PROBLEM DESCRIPTION: Please copy, exactly as they appear below, the lines from the one containing "R12: 6.8k (GND, N3) -> 6.8k (N3, N6)" through the one containing "C6: 150uF (plus CTL, minus CNT2) -> none".

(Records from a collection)
....................
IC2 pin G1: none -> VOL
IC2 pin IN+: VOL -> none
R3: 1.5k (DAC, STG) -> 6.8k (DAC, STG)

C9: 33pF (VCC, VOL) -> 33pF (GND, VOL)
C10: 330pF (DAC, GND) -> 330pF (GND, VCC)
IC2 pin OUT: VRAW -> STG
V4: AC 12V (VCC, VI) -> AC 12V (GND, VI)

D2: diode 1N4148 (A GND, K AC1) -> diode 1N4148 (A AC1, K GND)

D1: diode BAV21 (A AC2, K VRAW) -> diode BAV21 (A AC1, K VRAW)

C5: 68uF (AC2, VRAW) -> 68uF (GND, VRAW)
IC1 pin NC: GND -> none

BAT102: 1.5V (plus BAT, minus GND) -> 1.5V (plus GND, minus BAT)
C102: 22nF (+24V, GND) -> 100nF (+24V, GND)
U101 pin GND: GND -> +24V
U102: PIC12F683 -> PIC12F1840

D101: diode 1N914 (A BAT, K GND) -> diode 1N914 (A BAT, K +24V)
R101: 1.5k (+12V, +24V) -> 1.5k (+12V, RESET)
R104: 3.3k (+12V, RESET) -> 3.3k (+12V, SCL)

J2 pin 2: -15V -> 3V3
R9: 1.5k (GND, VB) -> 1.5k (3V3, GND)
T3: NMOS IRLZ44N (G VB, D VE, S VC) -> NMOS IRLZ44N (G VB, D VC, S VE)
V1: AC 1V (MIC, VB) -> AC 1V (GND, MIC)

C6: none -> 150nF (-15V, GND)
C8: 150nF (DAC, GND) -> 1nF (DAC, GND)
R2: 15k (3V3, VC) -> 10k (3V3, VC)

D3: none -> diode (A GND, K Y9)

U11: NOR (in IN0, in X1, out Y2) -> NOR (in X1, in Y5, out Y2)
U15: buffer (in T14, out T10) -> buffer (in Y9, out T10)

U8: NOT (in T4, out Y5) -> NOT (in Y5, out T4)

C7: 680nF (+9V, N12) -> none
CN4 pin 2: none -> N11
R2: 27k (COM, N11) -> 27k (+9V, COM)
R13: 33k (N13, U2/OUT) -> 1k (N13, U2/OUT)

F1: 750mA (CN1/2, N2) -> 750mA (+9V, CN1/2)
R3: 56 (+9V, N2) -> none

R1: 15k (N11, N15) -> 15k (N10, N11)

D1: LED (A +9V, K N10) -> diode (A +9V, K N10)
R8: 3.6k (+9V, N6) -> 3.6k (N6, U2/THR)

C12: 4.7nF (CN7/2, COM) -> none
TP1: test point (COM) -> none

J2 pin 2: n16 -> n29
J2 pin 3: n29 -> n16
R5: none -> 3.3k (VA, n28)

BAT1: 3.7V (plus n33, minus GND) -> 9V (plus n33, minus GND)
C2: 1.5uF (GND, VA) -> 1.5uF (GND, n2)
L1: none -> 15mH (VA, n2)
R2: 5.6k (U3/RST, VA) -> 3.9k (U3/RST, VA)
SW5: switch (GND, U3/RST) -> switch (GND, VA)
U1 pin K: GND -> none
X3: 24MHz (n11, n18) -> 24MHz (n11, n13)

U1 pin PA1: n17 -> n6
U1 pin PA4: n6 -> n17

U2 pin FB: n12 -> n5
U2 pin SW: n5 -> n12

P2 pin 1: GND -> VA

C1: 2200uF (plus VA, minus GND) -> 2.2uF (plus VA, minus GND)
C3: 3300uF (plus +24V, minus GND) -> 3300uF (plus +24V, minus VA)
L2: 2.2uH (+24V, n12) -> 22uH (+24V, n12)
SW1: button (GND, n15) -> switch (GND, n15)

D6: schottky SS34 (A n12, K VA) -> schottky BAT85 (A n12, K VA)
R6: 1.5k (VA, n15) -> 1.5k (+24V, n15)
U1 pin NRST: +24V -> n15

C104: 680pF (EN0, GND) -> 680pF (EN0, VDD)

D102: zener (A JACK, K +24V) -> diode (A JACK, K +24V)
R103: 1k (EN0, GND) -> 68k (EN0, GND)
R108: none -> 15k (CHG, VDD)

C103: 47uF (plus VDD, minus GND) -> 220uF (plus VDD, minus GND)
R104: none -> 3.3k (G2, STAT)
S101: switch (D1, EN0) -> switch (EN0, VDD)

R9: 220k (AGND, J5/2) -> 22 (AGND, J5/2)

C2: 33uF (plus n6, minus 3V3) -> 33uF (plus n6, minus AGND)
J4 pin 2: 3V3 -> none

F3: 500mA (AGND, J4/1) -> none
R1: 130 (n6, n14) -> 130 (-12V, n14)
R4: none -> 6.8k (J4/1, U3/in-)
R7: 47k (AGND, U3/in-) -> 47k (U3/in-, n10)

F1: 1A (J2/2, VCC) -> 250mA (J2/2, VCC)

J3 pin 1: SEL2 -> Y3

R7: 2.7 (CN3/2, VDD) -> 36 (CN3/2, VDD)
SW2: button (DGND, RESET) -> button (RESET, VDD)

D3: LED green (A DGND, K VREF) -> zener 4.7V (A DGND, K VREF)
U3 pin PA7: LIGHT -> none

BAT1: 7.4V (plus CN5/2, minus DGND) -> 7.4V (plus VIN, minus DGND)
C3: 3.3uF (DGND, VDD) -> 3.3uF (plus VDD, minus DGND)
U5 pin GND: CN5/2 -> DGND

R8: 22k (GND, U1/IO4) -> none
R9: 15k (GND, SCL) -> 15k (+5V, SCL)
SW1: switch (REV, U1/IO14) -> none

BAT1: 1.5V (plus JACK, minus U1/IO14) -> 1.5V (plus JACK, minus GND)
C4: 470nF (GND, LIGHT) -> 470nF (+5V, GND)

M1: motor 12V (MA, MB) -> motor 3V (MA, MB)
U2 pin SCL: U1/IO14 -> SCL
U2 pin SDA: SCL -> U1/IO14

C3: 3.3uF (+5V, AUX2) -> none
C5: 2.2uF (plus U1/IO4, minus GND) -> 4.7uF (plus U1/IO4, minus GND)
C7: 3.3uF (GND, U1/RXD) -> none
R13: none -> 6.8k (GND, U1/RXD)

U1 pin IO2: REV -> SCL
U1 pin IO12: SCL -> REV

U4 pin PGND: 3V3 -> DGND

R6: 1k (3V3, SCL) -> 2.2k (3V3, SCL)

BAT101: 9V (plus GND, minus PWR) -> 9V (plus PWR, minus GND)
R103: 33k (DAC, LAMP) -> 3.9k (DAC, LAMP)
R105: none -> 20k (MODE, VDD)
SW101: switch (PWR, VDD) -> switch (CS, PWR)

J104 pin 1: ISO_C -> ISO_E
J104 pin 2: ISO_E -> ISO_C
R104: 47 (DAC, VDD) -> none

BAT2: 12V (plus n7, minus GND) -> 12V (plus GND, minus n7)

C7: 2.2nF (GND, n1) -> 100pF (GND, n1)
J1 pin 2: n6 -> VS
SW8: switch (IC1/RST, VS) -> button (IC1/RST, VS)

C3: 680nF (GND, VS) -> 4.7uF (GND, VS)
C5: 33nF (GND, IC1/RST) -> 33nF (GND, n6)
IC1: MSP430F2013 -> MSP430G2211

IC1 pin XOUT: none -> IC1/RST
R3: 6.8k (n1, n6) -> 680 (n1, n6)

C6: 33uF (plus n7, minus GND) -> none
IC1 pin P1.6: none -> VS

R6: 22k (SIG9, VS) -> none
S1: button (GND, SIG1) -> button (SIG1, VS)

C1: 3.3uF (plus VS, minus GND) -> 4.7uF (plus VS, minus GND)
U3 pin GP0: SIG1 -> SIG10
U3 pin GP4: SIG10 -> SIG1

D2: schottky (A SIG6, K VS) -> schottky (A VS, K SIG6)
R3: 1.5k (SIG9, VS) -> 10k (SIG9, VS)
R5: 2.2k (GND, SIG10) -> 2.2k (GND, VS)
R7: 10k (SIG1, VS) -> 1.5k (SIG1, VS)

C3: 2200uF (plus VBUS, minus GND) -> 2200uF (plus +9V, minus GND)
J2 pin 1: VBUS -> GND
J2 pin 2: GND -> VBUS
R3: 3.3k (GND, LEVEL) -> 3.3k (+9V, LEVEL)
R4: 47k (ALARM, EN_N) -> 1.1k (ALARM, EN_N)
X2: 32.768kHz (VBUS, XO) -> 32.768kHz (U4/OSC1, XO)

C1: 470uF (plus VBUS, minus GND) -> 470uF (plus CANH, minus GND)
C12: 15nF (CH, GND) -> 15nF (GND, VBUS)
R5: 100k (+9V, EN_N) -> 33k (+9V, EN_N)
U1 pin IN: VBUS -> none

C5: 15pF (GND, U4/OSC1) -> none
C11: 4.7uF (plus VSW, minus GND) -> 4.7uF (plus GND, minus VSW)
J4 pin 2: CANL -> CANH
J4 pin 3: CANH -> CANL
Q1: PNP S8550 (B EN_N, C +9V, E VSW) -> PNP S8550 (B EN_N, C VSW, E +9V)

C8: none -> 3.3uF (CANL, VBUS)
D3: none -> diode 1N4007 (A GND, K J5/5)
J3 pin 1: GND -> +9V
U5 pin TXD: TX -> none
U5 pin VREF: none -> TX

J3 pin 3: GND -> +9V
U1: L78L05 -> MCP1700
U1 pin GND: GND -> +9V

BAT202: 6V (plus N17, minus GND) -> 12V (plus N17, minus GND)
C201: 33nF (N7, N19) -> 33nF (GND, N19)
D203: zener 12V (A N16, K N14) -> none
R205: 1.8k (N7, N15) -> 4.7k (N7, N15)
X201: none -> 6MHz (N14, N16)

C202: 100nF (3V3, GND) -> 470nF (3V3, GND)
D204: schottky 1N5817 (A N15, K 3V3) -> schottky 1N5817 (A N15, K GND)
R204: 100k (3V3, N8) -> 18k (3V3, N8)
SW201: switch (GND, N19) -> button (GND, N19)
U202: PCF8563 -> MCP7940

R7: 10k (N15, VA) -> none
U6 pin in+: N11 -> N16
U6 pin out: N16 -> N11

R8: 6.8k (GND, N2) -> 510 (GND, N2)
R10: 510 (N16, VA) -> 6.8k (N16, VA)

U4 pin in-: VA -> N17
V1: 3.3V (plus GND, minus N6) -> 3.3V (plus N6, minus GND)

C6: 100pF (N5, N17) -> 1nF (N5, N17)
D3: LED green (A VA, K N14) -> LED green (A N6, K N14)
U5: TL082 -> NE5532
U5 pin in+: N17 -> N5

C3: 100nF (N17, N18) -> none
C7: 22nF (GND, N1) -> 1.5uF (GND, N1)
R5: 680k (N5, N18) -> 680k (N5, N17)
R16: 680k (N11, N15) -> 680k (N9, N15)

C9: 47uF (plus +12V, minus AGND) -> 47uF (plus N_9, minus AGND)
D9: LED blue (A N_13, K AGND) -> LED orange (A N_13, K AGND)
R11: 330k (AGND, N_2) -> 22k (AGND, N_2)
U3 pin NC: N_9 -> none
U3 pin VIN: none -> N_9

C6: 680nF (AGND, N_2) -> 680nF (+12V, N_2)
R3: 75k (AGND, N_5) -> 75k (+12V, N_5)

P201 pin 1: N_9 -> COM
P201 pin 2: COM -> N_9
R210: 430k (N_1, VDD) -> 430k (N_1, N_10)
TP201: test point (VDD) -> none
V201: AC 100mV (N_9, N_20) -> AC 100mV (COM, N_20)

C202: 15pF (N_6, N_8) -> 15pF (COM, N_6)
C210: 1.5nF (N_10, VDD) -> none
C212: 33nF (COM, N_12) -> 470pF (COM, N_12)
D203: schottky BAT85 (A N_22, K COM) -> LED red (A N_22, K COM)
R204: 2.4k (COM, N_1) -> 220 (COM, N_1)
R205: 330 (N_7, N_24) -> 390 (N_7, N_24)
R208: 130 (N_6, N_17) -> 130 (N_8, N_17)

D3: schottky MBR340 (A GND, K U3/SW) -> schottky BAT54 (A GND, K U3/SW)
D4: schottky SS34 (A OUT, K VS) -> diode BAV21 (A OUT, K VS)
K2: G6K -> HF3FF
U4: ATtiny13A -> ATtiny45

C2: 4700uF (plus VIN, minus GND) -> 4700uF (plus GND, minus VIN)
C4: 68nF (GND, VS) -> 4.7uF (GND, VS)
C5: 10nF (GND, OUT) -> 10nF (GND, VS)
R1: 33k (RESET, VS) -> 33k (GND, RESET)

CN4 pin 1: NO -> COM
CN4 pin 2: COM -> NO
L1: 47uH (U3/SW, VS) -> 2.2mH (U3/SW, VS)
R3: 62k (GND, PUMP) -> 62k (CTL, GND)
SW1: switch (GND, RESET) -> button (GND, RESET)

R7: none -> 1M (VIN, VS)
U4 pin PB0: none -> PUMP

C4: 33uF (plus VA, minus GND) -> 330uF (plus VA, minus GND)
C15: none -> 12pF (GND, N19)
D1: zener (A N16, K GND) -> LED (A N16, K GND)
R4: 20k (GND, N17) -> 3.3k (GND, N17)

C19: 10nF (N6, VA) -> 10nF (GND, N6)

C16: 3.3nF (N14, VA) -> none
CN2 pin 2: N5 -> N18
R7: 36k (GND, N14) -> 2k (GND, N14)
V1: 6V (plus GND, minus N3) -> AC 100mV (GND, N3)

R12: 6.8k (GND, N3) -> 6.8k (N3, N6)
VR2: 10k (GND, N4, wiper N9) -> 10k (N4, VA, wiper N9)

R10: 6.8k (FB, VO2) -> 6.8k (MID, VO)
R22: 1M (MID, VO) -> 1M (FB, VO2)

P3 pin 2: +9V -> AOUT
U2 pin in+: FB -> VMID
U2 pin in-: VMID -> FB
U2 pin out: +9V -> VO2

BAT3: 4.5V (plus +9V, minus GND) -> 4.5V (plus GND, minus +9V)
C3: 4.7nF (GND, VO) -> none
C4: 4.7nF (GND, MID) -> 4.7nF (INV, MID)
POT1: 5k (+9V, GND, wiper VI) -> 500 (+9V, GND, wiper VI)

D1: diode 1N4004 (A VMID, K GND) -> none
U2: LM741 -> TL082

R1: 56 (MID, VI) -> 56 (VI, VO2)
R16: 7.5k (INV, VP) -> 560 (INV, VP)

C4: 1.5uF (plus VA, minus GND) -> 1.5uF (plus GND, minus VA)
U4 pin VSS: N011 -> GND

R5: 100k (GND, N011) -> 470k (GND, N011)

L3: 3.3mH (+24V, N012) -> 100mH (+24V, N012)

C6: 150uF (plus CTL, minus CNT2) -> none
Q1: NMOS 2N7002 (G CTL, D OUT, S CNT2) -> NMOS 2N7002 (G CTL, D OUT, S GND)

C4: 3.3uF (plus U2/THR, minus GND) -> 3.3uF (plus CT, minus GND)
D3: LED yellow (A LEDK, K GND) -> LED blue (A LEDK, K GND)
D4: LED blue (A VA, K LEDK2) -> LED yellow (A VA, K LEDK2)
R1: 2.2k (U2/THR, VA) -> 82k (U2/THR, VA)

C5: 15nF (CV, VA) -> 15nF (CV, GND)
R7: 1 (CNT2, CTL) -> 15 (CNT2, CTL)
....................
OUTPUT OF THE EXERCISE:
R12: 6.8k (GND, N3) -> 6.8k (N3, N6)
VR2: 10k (GND, N4, wiper N9) -> 10k (N4, VA, wiper N9)

R10: 6.8k (FB, VO2) -> 6.8k (MID, VO)
R22: 1M (MID, VO) -> 1M (FB, VO2)

P3 pin 2: +9V -> AOUT
U2 pin in+: FB -> VMID
U2 pin in-: VMID -> FB
U2 pin out: +9V -> VO2

BAT3: 4.5V (plus +9V, minus GND) -> 4.5V (plus GND, minus +9V)
C3: 4.7nF (GND, VO) -> none
C4: 4.7nF (GND, MID) -> 4.7nF (INV, MID)
POT1: 5k (+9V, GND, wiper VI) -> 500 (+9V, GND, wiper VI)

D1: diode 1N4004 (A VMID, K GND) -> none
U2: LM741 -> TL082

R1: 56 (MID, VI) -> 56 (VI, VO2)
R16: 7.5k (INV, VP) -> 560 (INV, VP)

C4: 1.5uF (plus VA, minus GND) -> 1.5uF (plus GND, minus VA)
U4 pin VSS: N011 -> GND

R5: 100k (GND, N011) -> 470k (GND, N011)

L3: 3.3mH (+24V, N012) -> 100mH (+24V, N012)

C6: 150uF (plus CTL, minus CNT2) -> none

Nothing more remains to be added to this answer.